- [Task directions] Everything in the listing below needs to be retyped exactly.

- [Input]

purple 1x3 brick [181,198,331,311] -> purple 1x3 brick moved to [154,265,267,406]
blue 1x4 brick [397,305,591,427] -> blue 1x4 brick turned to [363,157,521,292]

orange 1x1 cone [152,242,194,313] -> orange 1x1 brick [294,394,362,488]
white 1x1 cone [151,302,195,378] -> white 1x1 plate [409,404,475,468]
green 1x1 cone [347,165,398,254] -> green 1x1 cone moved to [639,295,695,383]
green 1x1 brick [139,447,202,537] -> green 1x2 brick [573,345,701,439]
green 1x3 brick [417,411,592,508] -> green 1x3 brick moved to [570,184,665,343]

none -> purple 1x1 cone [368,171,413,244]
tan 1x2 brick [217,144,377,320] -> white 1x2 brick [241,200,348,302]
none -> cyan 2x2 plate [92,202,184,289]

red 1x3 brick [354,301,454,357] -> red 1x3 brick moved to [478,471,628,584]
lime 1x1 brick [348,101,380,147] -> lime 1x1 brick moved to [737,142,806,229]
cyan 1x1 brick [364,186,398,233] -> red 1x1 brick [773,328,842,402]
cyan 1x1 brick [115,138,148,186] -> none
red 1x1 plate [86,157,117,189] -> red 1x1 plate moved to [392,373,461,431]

- [Exercise answer]
purple 1x3 brick [181,198,331,311] -> purple 1x3 brick moved to [154,265,267,406]
blue 1x4 brick [397,305,591,427] -> blue 1x4 brick turned to [363,157,521,292]

orange 1x1 cone [152,242,194,313] -> orange 1x1 brick [294,394,362,488]
white 1x1 cone [151,302,195,378] -> white 1x1 plate [409,404,475,468]
green 1x1 cone [347,165,398,254] -> green 1x1 cone moved to [639,295,695,383]
green 1x1 brick [139,447,202,537] -> green 1x2 brick [573,345,701,439]
green 1x3 brick [417,411,592,508] -> green 1x3 brick moved to [570,184,665,343]

none -> purple 1x1 cone [368,171,413,244]
tan 1x2 brick [217,144,377,320] -> white 1x2 brick [241,200,348,302]
none -> cyan 2x2 plate [92,202,184,289]

red 1x3 brick [354,301,454,357] -> red 1x3 brick moved to [478,471,628,584]
lime 1x1 brick [348,101,380,147] -> lime 1x1 brick moved to [737,142,806,229]
cyan 1x1 brick [364,186,398,233] -> red 1x1 brick [773,328,842,402]
cyan 1x1 brick [115,138,148,186] -> none
red 1x1 plate [86,157,117,189] -> red 1x1 plate moved to [392,373,461,431]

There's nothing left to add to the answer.